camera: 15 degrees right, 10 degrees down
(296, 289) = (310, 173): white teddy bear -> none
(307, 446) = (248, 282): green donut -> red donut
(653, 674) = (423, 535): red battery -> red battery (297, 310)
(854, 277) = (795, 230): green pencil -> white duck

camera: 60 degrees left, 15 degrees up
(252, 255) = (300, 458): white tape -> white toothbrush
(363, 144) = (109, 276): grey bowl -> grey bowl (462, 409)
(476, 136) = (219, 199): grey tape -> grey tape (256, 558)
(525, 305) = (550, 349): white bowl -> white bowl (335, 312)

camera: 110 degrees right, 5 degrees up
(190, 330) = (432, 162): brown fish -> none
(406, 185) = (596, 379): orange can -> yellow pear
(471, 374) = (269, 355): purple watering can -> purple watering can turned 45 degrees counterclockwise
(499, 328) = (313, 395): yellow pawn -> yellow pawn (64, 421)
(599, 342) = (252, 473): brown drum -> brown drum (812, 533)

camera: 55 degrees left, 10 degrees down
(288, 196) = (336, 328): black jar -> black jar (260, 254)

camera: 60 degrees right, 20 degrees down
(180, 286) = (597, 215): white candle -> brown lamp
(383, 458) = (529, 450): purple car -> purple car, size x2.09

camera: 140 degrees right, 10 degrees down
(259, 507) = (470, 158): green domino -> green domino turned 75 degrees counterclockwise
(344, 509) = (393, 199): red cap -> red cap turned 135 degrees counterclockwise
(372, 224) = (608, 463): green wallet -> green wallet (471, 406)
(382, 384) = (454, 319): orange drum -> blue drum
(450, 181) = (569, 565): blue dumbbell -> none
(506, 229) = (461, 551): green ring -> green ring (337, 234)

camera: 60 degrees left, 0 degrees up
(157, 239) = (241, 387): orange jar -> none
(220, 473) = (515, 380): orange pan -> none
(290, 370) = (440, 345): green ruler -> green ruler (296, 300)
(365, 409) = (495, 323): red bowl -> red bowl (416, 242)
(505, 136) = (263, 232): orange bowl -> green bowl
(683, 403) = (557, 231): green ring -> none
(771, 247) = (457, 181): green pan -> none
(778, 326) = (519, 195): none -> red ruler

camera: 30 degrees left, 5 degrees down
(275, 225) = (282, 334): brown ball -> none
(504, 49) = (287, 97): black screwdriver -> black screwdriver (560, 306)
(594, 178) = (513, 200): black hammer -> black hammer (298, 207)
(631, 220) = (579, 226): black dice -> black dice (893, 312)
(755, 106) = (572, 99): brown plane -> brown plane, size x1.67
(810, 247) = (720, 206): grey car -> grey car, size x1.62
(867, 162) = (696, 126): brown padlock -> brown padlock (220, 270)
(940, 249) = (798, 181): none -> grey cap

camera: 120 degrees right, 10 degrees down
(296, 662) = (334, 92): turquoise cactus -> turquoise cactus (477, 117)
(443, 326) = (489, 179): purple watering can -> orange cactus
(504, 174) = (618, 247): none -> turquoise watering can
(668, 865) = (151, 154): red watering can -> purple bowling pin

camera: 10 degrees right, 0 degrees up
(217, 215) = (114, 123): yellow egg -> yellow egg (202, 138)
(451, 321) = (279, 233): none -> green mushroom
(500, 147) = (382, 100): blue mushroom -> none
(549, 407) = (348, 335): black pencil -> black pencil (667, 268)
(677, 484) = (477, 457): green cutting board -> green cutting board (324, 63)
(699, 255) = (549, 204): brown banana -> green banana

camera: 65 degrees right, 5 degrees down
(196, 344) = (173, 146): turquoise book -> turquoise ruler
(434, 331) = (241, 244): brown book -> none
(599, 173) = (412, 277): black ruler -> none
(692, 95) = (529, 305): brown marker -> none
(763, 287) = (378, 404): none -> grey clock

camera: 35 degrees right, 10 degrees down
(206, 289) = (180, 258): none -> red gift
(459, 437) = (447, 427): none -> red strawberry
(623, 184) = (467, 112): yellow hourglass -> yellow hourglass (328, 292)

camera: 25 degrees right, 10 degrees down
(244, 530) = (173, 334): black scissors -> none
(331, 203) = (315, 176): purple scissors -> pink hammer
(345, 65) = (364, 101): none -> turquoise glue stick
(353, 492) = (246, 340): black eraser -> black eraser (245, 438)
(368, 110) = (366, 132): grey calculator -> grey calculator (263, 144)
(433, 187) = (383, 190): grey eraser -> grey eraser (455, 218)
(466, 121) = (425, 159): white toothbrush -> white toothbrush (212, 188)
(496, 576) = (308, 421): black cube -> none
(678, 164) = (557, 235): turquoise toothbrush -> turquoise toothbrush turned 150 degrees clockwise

_ _ _ _ _

[WHAT NEEDS TO BE DONE]
Please show all lines from the entries that contain the word "scissors".

[OUTPUT BELOW]
(244, 530) = (173, 334): black scissors -> none
(331, 203) = (315, 176): purple scissors -> pink hammer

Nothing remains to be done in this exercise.